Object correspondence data
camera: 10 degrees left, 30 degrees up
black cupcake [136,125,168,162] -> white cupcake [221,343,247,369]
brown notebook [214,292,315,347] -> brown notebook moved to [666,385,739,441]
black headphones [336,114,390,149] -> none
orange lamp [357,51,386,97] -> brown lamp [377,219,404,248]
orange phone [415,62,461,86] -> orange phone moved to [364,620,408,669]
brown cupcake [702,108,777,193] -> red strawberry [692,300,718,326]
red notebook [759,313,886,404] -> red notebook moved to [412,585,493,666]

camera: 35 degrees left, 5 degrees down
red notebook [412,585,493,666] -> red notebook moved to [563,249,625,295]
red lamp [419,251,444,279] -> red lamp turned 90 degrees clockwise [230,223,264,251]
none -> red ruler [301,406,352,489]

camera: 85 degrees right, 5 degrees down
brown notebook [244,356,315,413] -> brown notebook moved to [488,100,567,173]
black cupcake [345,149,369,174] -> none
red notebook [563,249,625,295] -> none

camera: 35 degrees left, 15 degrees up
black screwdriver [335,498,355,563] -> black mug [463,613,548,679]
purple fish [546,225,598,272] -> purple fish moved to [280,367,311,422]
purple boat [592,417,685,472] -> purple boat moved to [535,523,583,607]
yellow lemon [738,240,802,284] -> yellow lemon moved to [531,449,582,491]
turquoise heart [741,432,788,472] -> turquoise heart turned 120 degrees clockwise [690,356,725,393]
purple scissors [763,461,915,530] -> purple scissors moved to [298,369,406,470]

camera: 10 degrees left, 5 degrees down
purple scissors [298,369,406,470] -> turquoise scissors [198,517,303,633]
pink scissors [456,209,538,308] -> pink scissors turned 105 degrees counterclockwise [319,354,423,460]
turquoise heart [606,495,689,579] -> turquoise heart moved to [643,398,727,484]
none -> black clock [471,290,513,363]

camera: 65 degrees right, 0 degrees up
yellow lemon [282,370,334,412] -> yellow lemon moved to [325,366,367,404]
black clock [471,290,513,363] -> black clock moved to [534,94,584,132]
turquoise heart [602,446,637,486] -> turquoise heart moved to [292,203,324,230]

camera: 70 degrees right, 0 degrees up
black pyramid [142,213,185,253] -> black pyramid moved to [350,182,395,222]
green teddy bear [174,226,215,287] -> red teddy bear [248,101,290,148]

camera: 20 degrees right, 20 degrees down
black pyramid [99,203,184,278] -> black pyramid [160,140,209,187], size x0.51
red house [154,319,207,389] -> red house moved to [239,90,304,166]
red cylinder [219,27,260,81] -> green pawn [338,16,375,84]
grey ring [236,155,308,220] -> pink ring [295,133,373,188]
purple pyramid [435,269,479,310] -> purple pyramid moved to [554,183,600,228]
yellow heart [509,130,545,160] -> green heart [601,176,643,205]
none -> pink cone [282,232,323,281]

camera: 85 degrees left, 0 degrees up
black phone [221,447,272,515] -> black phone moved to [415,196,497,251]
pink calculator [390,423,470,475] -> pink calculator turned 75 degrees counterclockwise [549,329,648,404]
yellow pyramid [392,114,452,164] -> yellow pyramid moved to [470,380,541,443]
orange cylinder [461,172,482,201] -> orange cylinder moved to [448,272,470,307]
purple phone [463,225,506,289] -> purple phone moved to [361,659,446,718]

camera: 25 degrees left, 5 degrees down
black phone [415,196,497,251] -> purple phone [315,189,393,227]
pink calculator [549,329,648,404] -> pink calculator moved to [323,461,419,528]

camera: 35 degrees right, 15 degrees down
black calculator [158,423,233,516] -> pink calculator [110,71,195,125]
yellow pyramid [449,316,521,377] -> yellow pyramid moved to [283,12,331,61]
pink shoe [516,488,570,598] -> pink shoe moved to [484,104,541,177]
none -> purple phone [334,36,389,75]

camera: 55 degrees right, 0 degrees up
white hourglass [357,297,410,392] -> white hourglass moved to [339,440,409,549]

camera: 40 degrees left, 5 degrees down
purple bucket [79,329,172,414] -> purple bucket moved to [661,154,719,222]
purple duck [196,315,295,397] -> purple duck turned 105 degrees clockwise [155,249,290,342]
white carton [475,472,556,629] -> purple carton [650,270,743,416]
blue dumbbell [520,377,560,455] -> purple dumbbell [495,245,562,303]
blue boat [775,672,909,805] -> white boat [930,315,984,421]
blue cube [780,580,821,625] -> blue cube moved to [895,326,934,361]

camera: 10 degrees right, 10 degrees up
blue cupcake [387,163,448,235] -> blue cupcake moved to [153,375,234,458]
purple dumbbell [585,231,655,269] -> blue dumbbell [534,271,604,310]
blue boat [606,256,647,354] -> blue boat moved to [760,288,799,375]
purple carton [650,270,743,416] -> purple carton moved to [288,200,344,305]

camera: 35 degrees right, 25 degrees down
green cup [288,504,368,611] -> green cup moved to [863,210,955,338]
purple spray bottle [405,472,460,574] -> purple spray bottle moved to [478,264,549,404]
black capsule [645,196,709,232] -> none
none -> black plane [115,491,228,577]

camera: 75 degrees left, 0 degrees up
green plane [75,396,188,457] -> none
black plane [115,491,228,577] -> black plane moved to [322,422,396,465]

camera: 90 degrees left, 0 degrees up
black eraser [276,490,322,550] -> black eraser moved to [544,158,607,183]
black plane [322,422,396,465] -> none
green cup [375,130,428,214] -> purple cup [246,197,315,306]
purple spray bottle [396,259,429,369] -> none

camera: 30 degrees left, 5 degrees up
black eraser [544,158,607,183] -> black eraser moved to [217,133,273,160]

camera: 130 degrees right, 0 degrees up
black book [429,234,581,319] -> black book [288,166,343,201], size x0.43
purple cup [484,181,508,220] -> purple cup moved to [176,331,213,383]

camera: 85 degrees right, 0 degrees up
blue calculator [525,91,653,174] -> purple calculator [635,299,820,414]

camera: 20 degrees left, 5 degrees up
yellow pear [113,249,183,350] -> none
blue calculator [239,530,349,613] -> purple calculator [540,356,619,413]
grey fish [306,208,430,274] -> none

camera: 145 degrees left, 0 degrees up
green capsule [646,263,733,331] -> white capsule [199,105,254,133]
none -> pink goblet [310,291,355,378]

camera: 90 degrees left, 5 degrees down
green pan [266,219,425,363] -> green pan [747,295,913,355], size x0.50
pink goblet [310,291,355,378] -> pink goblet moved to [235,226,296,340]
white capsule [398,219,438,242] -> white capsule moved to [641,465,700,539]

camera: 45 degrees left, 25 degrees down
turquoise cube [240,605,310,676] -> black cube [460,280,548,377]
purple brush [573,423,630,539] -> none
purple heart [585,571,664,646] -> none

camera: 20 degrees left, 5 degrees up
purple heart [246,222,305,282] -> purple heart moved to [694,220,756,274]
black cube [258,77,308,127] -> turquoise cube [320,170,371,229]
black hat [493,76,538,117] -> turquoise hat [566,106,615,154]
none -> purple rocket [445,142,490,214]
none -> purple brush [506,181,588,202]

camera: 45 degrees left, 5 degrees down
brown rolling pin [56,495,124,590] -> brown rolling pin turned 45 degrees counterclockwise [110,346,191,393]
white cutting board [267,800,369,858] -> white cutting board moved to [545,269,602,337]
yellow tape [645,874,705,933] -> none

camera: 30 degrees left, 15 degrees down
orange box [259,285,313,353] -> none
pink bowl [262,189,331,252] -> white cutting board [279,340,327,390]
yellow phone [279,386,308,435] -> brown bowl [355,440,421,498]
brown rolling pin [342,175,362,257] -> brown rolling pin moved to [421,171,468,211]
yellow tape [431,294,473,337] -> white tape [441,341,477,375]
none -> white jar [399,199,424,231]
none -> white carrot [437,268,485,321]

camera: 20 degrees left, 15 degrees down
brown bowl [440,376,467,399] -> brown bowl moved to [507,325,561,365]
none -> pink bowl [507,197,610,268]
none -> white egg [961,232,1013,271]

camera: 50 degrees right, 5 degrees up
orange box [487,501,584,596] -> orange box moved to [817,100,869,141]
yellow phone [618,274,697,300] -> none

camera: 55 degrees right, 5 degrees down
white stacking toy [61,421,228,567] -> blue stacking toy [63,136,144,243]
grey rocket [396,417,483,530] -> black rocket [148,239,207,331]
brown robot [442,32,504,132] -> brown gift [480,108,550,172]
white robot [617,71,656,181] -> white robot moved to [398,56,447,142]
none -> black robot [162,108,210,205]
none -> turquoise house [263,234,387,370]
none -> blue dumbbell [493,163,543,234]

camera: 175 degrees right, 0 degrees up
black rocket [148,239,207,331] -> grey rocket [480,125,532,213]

> [TASK REQUIREMENTS] Lines from the start of the records through the one containing "orange lamp [357,51,386,97]" are what should be retyped, exactly and in full, both ends included.

> [EXERCISE SOLUTION]
camera: 10 degrees left, 30 degrees up
black cupcake [136,125,168,162] -> white cupcake [221,343,247,369]
brown notebook [214,292,315,347] -> brown notebook moved to [666,385,739,441]
black headphones [336,114,390,149] -> none
orange lamp [357,51,386,97] -> brown lamp [377,219,404,248]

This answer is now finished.